== Segment start ==

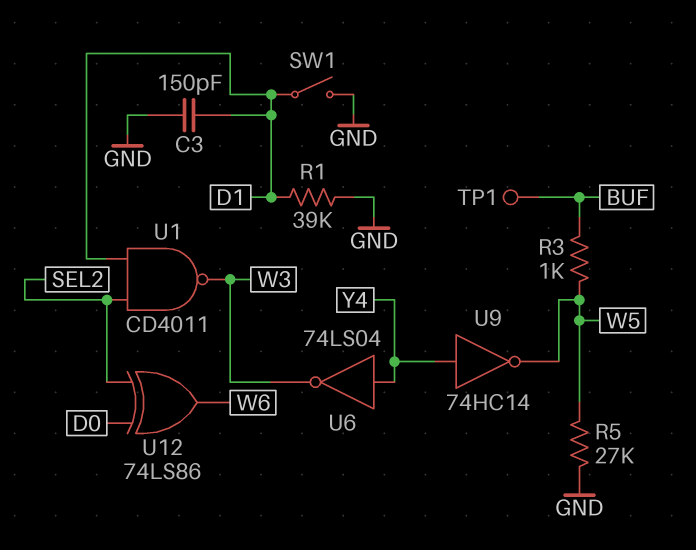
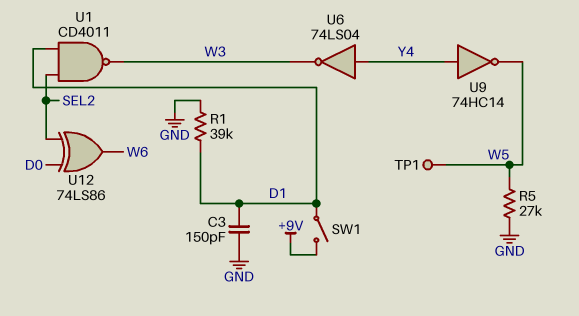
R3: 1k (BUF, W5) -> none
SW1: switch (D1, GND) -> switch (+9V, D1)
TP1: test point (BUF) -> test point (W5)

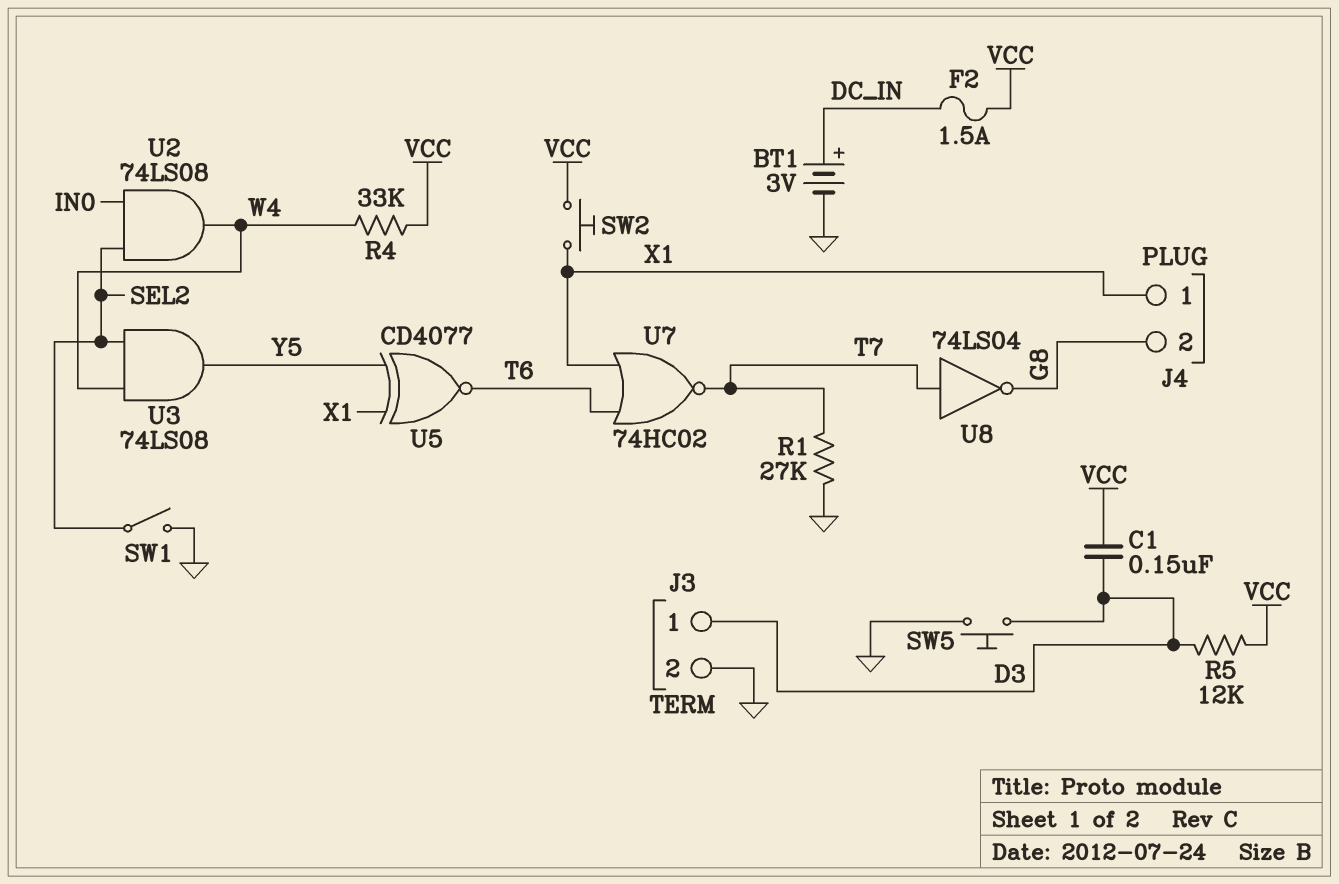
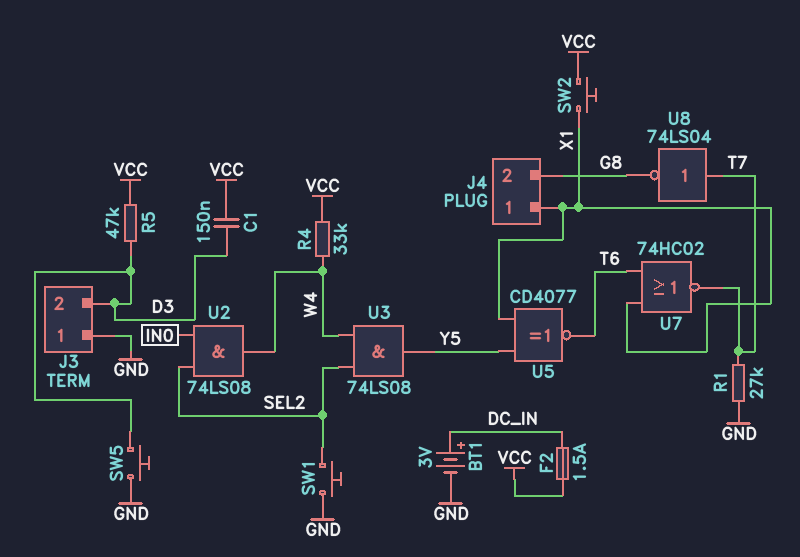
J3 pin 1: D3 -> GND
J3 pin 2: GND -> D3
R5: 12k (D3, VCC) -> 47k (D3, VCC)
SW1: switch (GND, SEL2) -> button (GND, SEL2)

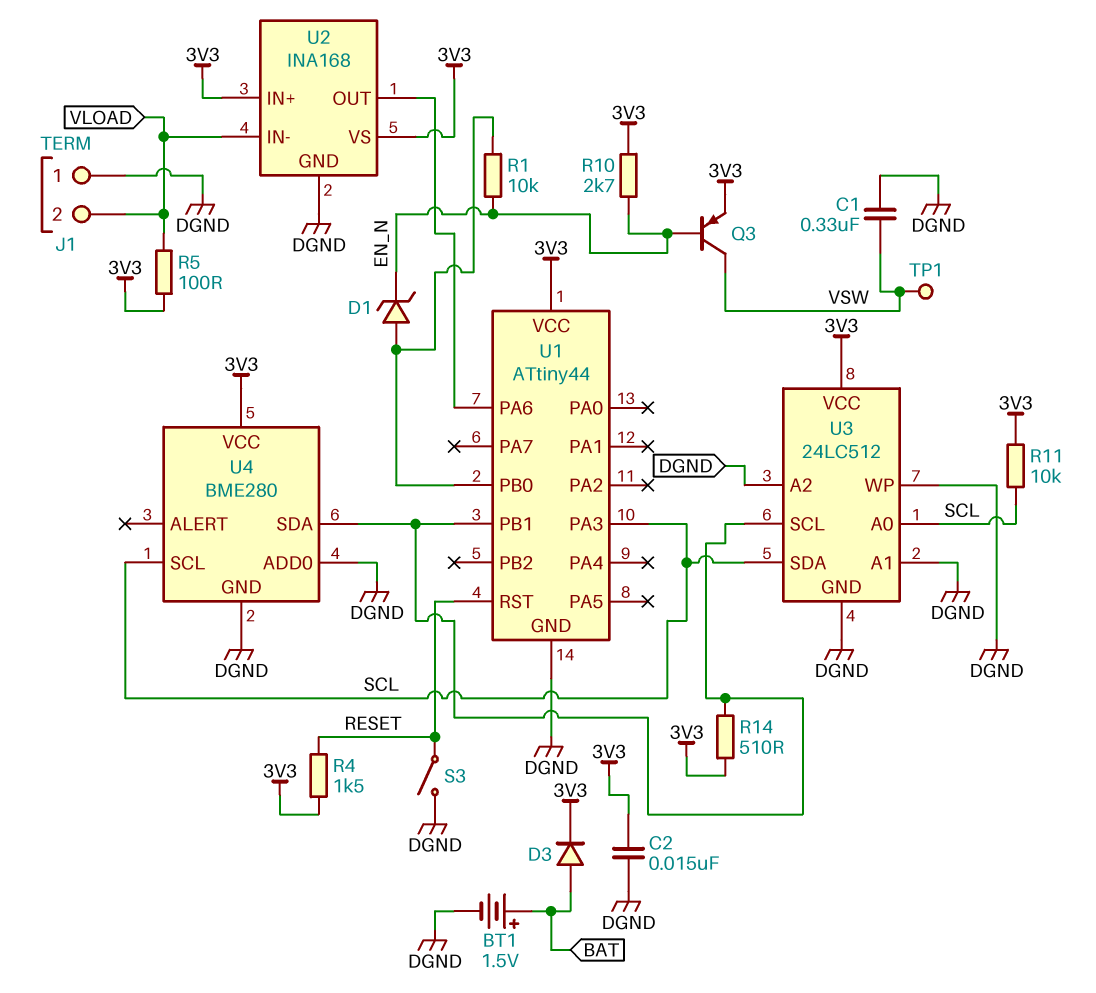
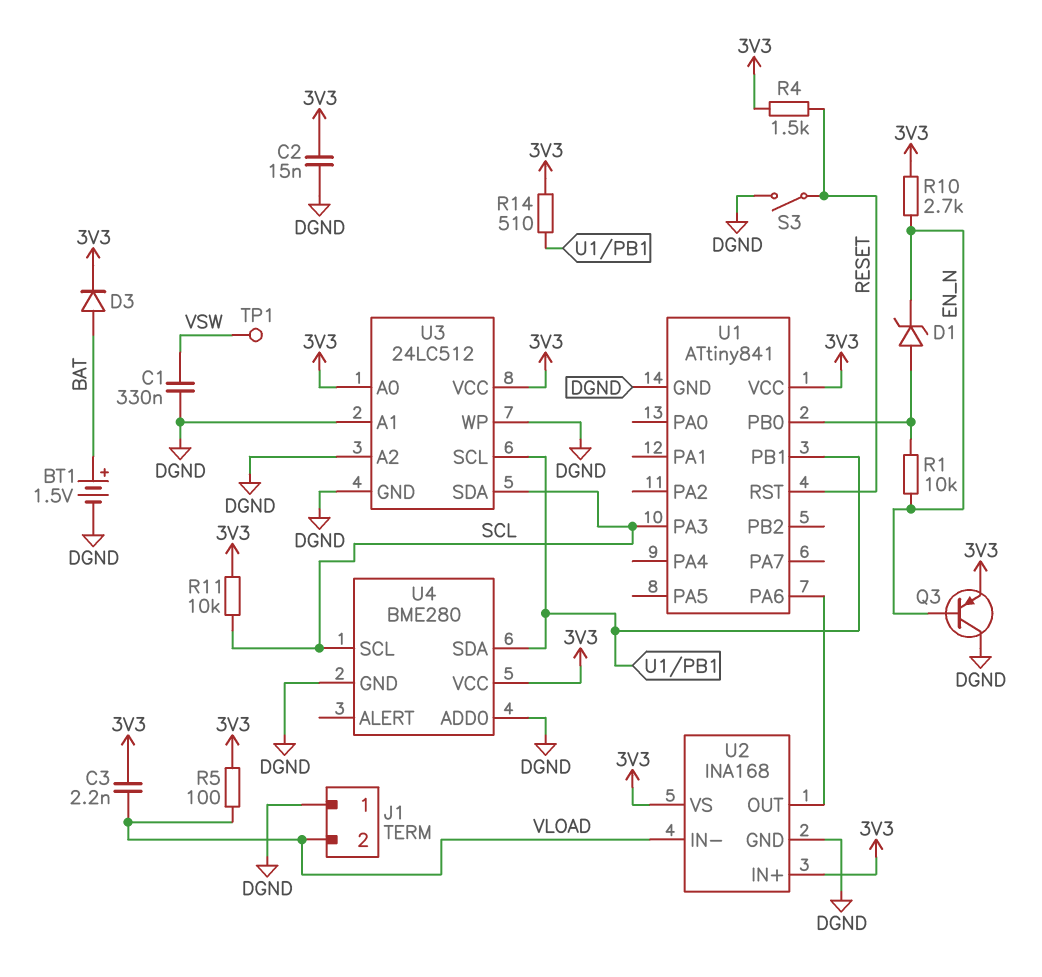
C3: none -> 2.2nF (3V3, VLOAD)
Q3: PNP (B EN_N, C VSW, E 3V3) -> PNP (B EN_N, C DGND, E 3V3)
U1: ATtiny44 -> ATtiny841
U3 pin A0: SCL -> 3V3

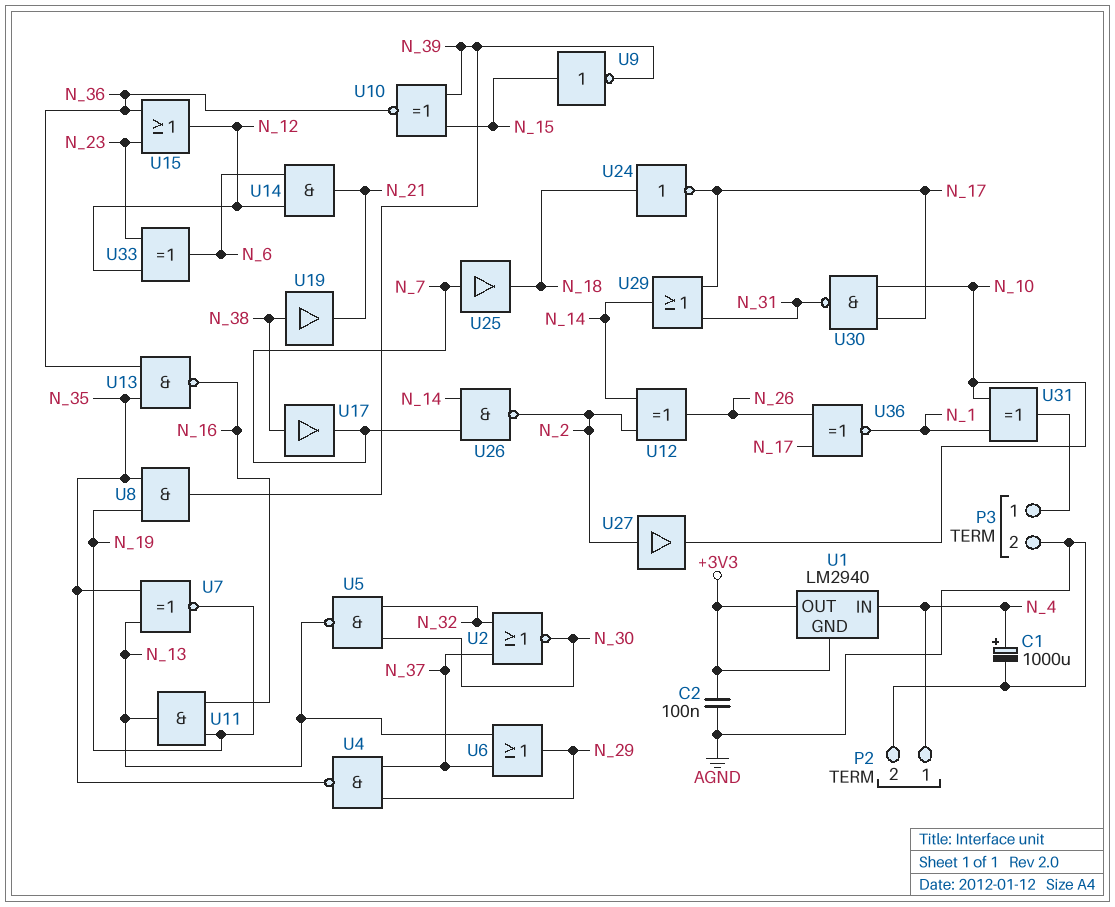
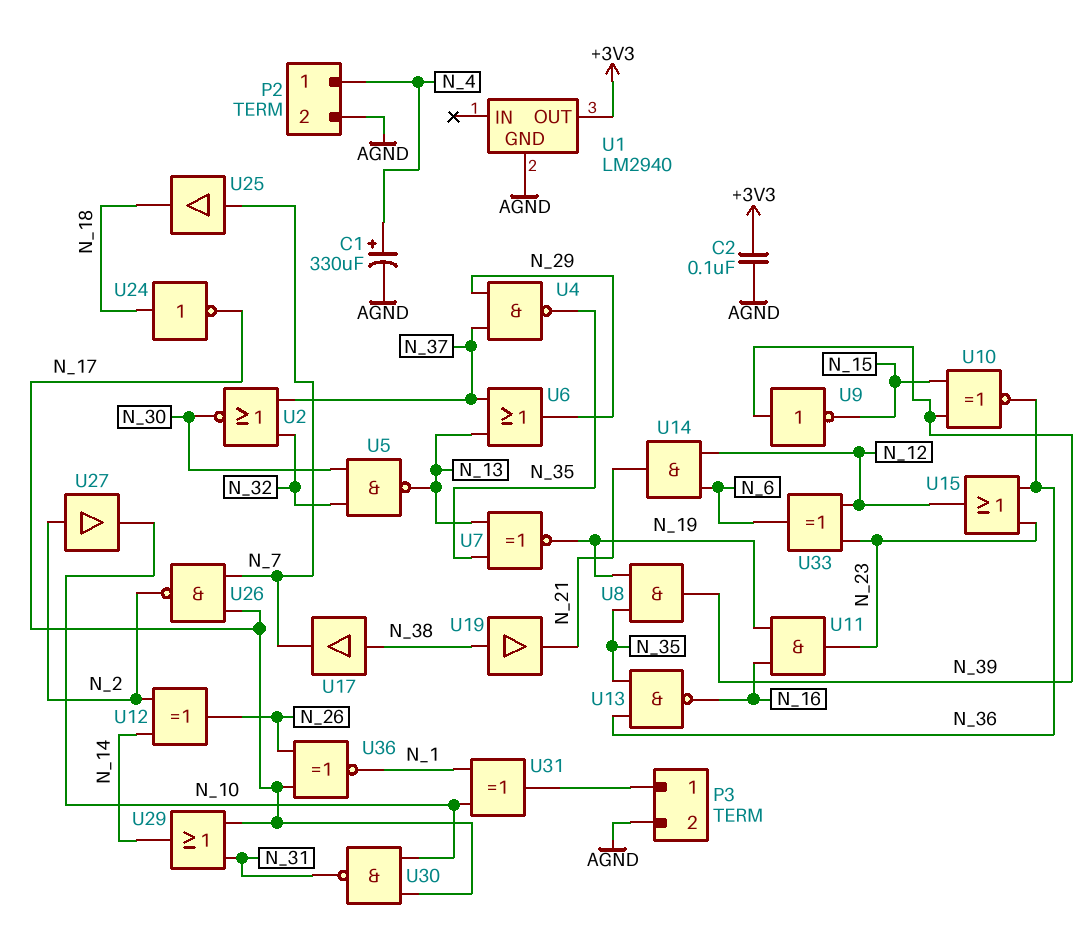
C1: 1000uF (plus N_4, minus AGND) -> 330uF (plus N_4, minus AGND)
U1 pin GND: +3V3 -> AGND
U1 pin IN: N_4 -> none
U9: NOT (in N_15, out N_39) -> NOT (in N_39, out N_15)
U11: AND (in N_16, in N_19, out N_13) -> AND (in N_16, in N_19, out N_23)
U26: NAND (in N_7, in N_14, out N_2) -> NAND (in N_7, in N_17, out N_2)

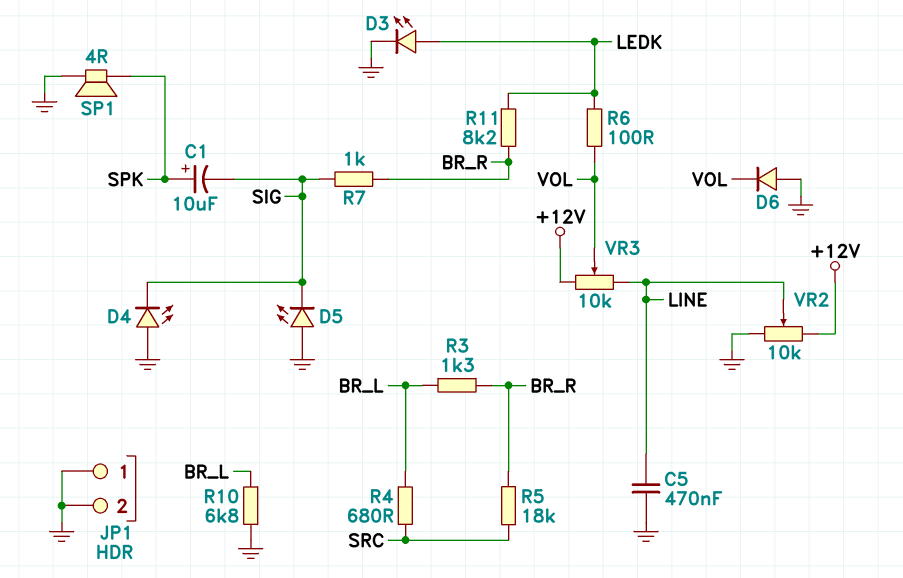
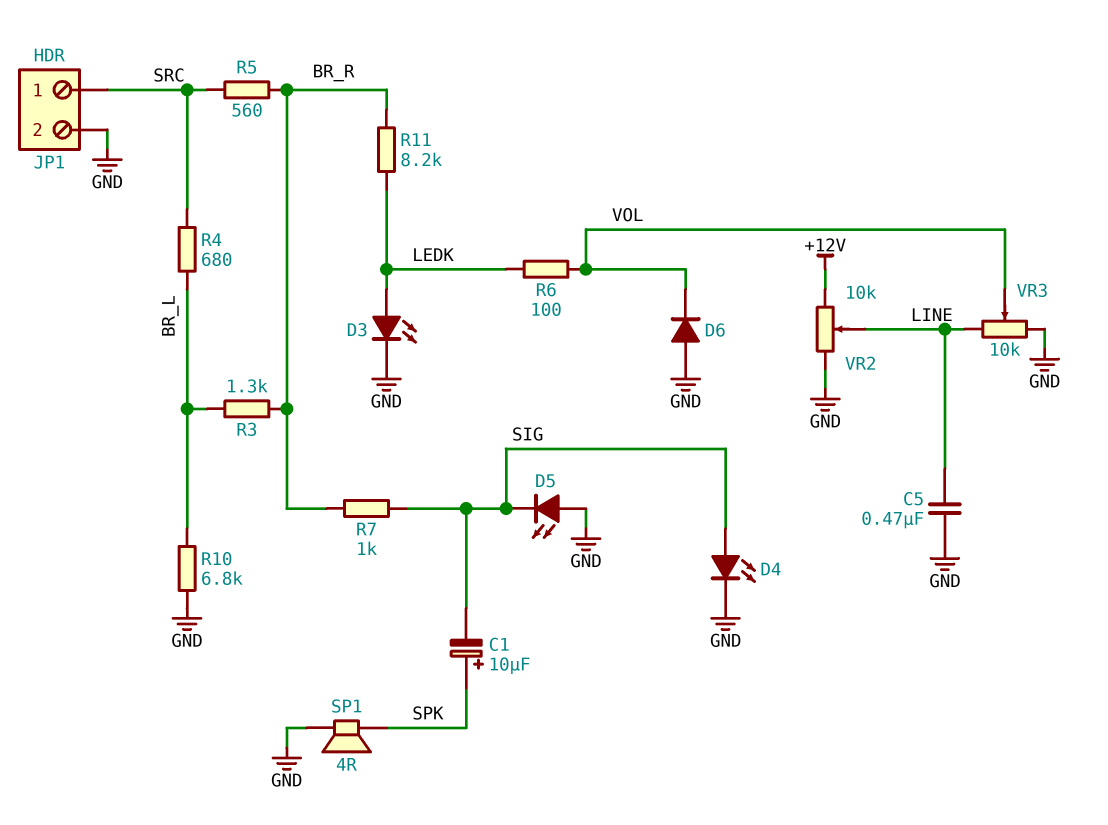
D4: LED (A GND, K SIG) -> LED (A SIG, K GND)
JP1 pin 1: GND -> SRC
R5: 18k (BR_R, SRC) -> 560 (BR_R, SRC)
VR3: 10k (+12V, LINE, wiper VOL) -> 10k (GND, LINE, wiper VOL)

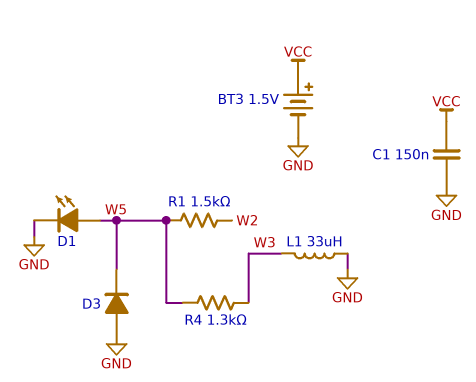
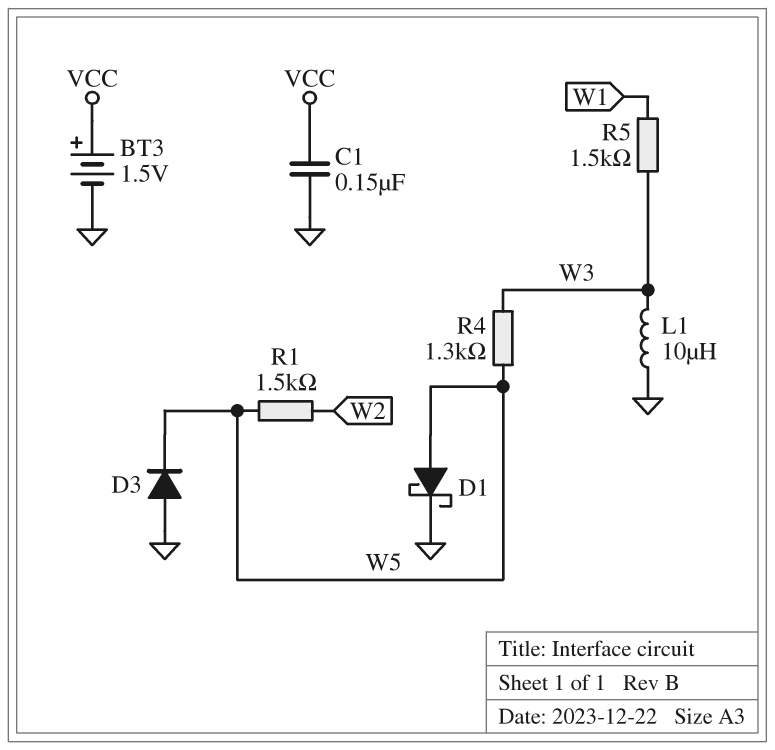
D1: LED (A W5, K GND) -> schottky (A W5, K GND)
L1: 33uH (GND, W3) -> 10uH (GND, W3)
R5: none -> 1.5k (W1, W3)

== Segment end ==

◆ DIRECTIONS: Retype only the lines that run from the first line of the entries above to the line containing "C3: none -> 2.2nF (3V3, VLOAD)", both included. Do not carry over any pictures.

◆ SOLUTION TO THIS TASK:
R3: 1k (BUF, W5) -> none
SW1: switch (D1, GND) -> switch (+9V, D1)
TP1: test point (BUF) -> test point (W5)

J3 pin 1: D3 -> GND
J3 pin 2: GND -> D3
R5: 12k (D3, VCC) -> 47k (D3, VCC)
SW1: switch (GND, SEL2) -> button (GND, SEL2)

C3: none -> 2.2nF (3V3, VLOAD)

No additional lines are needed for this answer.